══ Provided records

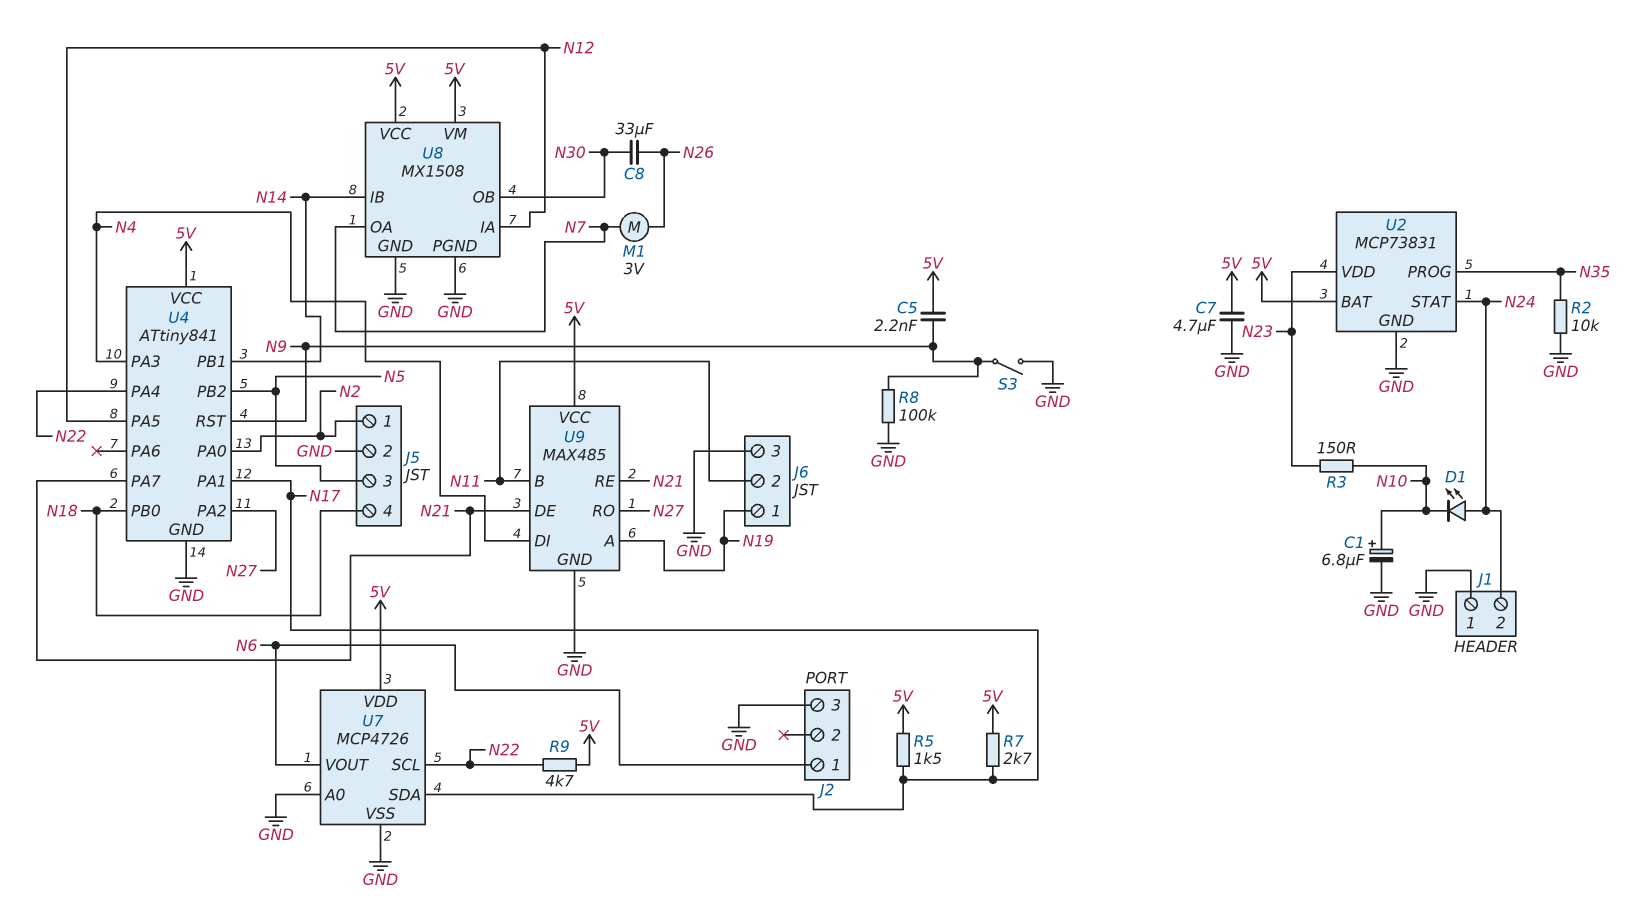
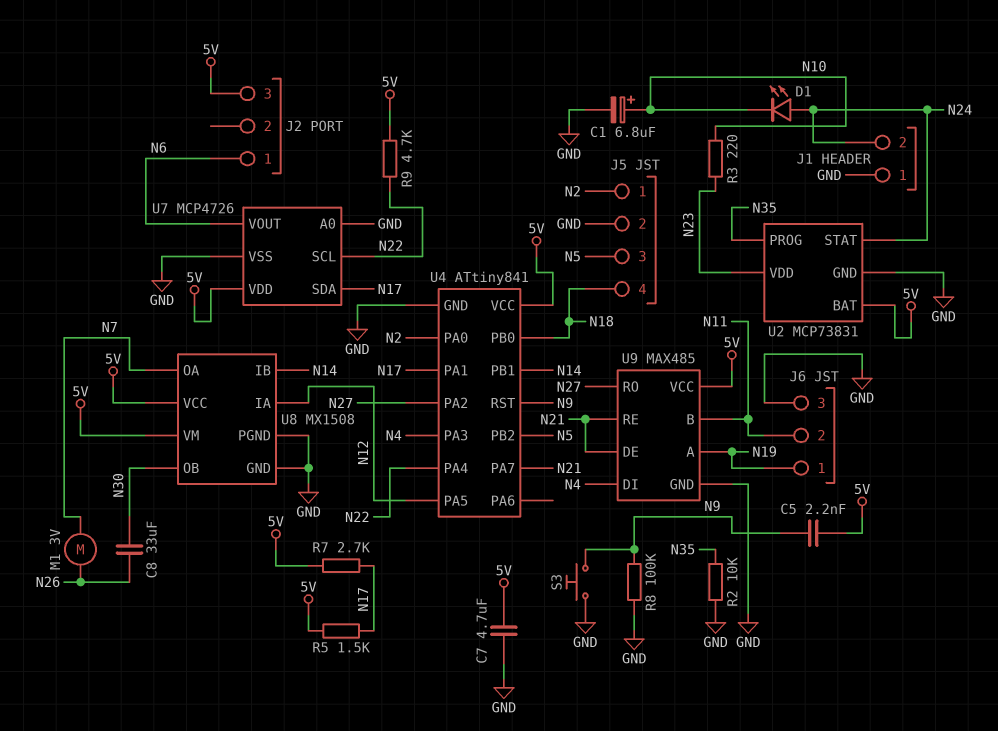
J2 pin 3: GND -> 5V
R3: 150 (N10, N23) -> 220 (N10, N23)
S3: switch (GND, N9) -> button (GND, N9)

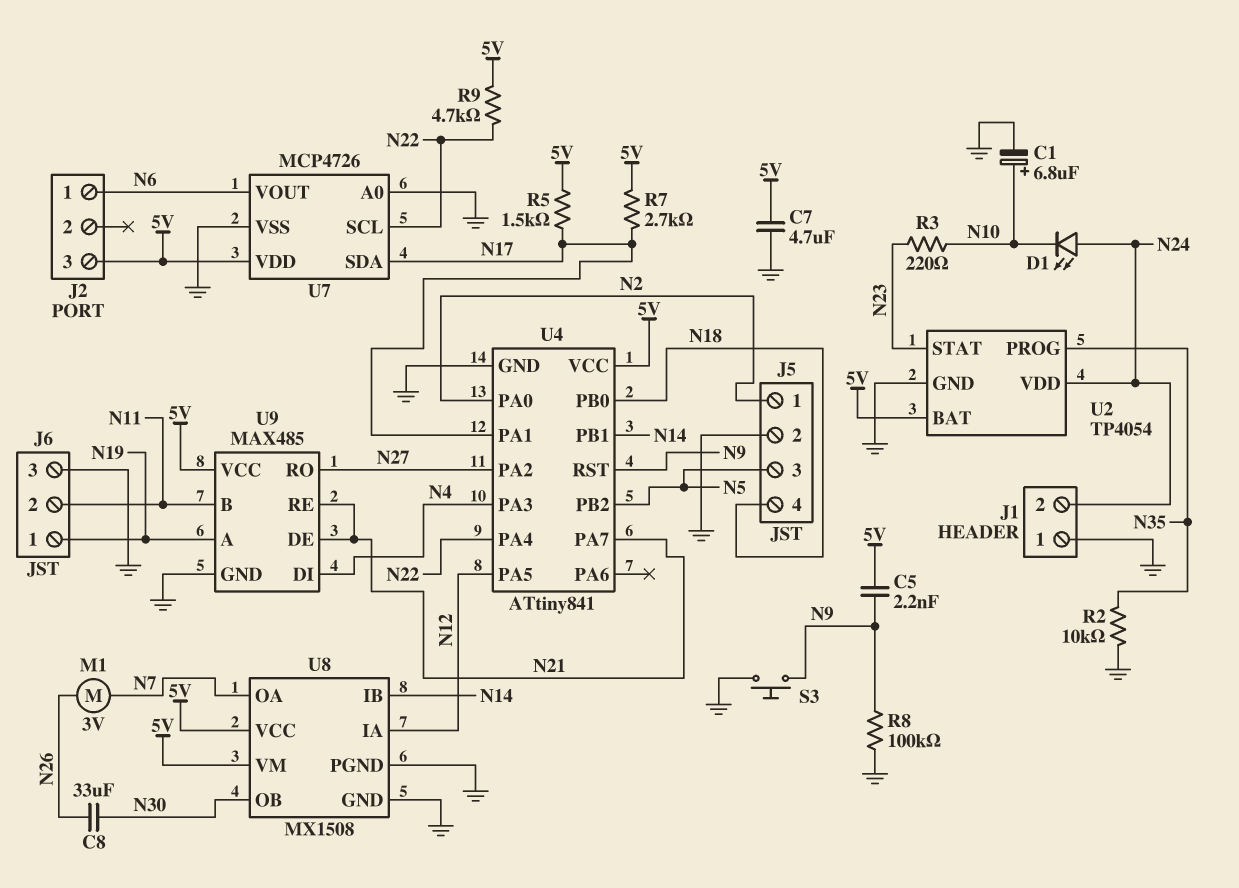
U2: MCP73831 -> TP4054
U2 pin STAT: N24 -> N23
U2 pin VDD: N23 -> N24

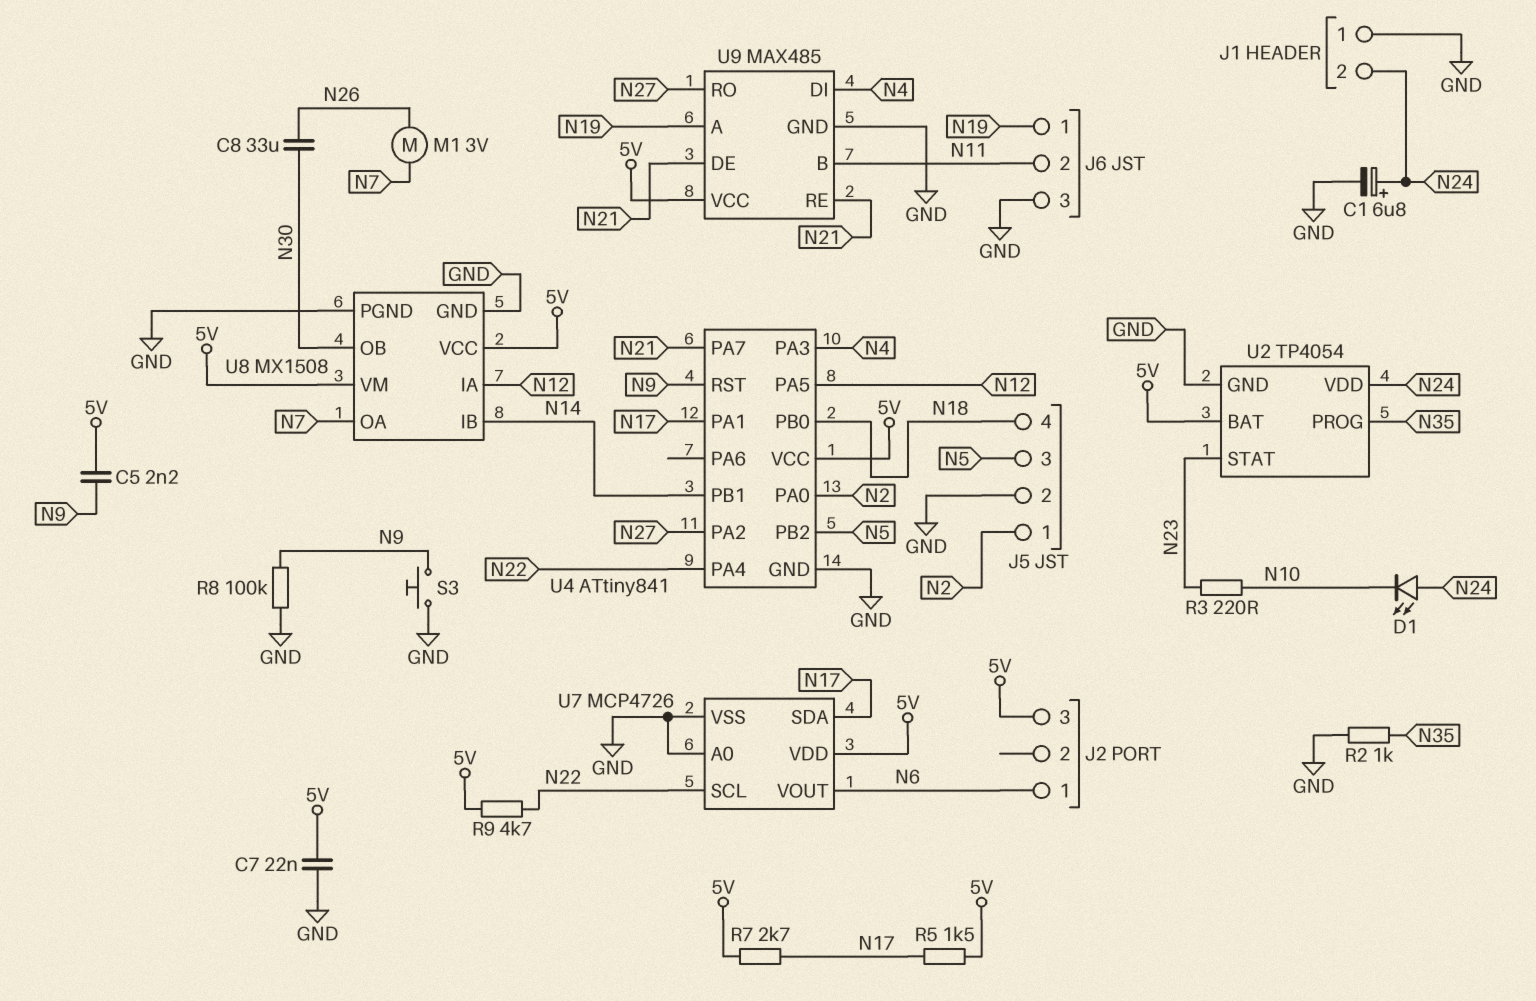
C1: 6.8uF (plus N10, minus GND) -> 6.8uF (plus N24, minus GND)
C7: 4.7uF (5V, GND) -> 22nF (5V, GND)
R2: 10k (GND, N35) -> 1k (GND, N35)

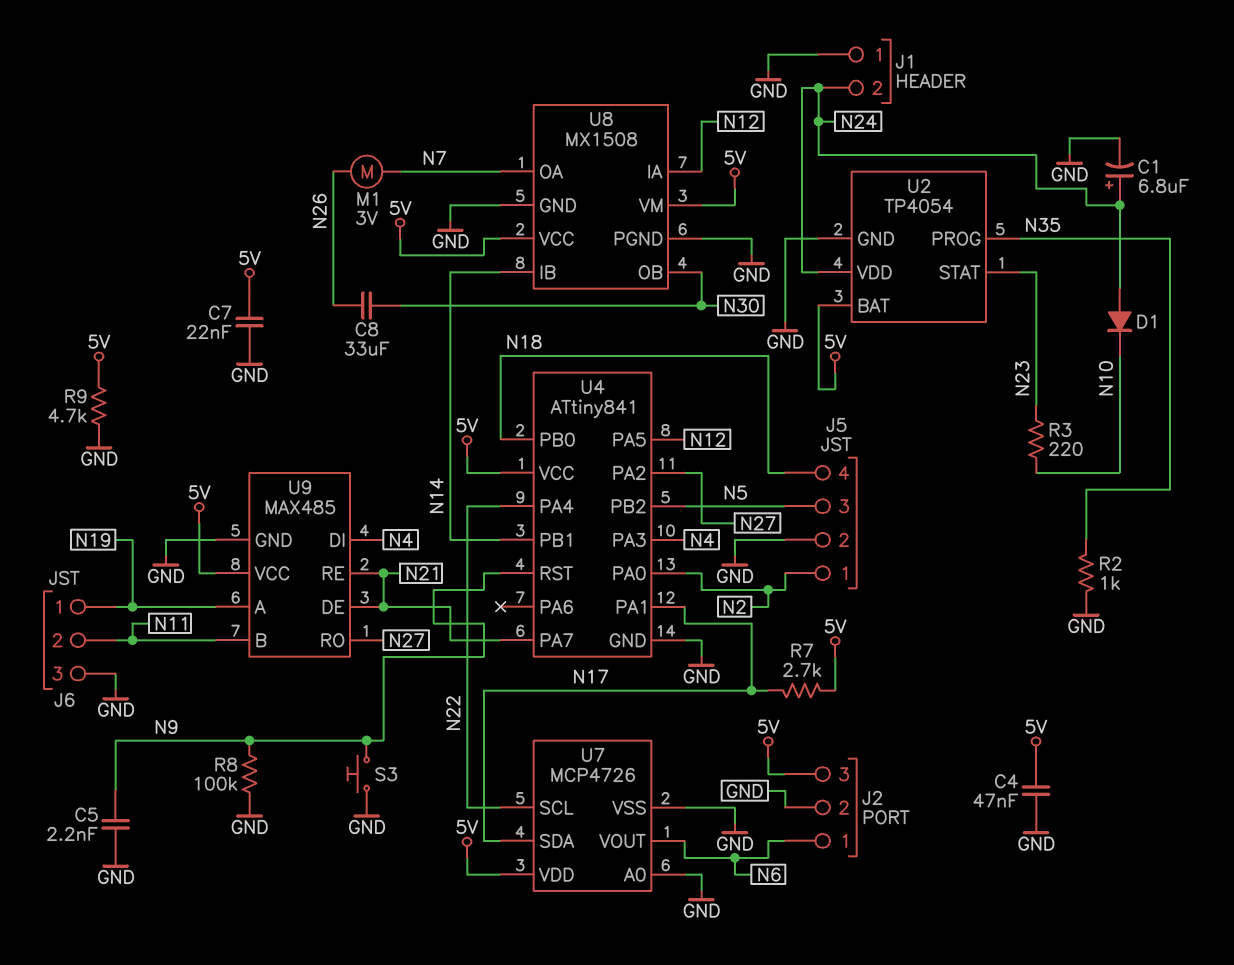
C4: none -> 47nF (5V, GND)
C5: 2.2nF (5V, N9) -> 2.2nF (GND, N9)
D1: LED (A N24, K N10) -> diode (A N24, K N10)
J2 pin 2: none -> GND
R5: 1.5k (5V, N17) -> none
R9: 4.7k (5V, N22) -> 4.7k (5V, GND)

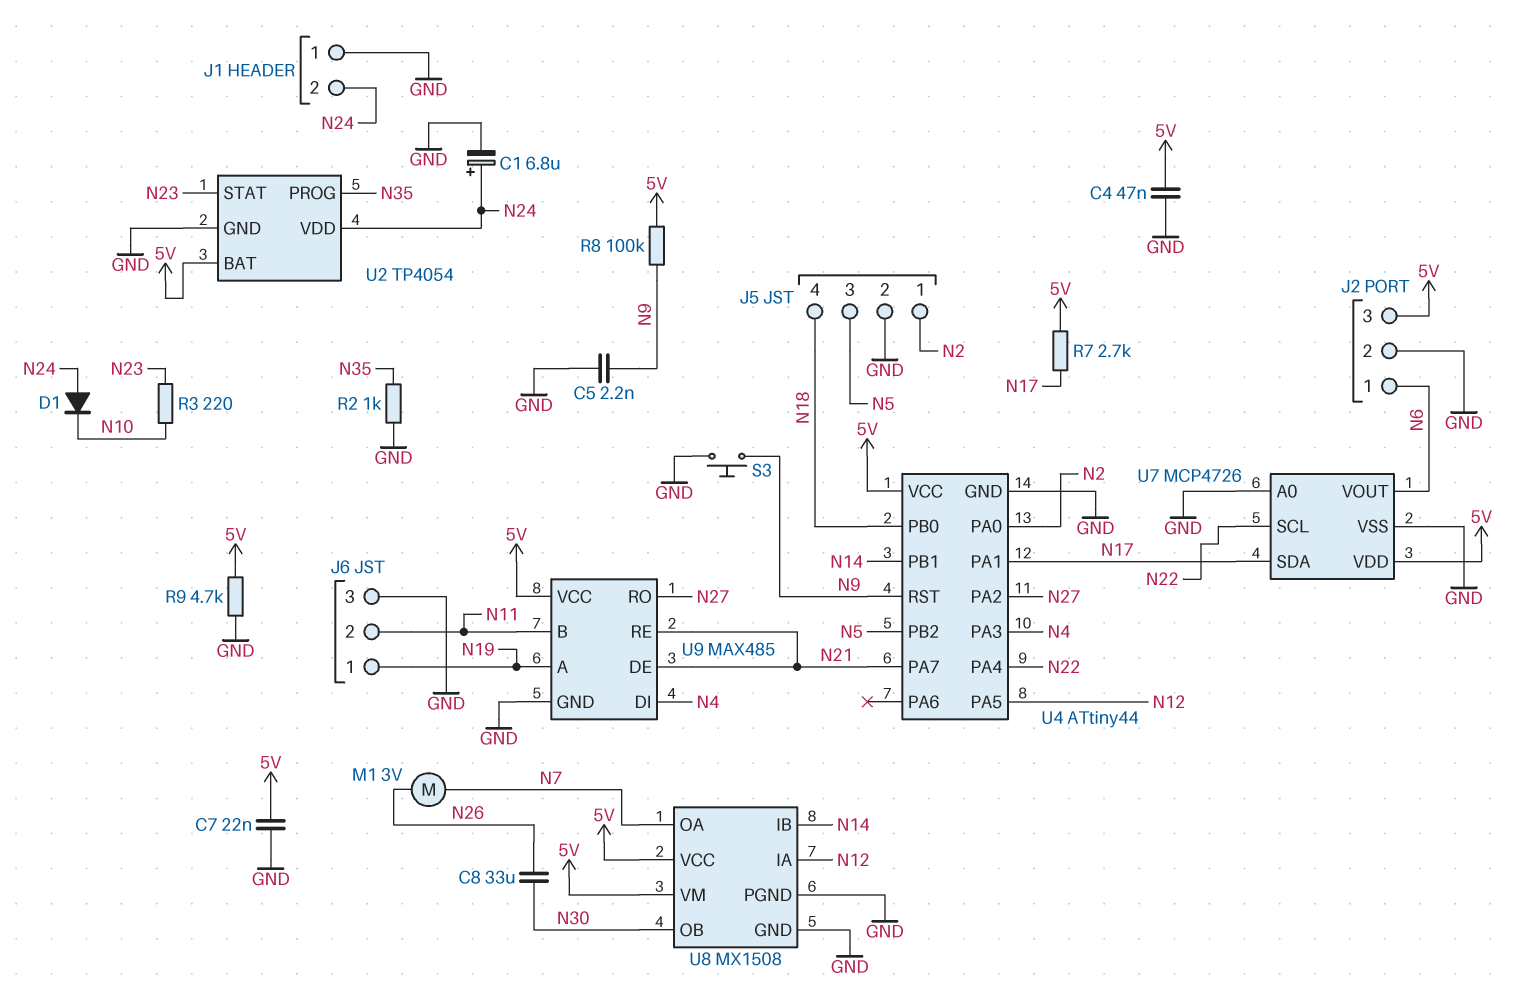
R8: 100k (GND, N9) -> 100k (5V, N9)
U4: ATtiny841 -> ATtiny44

════

◆ Exercise instructions: Leave the pictures out. Transcribe exactly the lines from the one with "R2: 10k (GND, N35) -> 1k (GND, N35)" through the end of the records.

◆ Final answer:
R2: 10k (GND, N35) -> 1k (GND, N35)

C4: none -> 47nF (5V, GND)
C5: 2.2nF (5V, N9) -> 2.2nF (GND, N9)
D1: LED (A N24, K N10) -> diode (A N24, K N10)
J2 pin 2: none -> GND
R5: 1.5k (5V, N17) -> none
R9: 4.7k (5V, N22) -> 4.7k (5V, GND)

R8: 100k (GND, N9) -> 100k (5V, N9)
U4: ATtiny841 -> ATtiny44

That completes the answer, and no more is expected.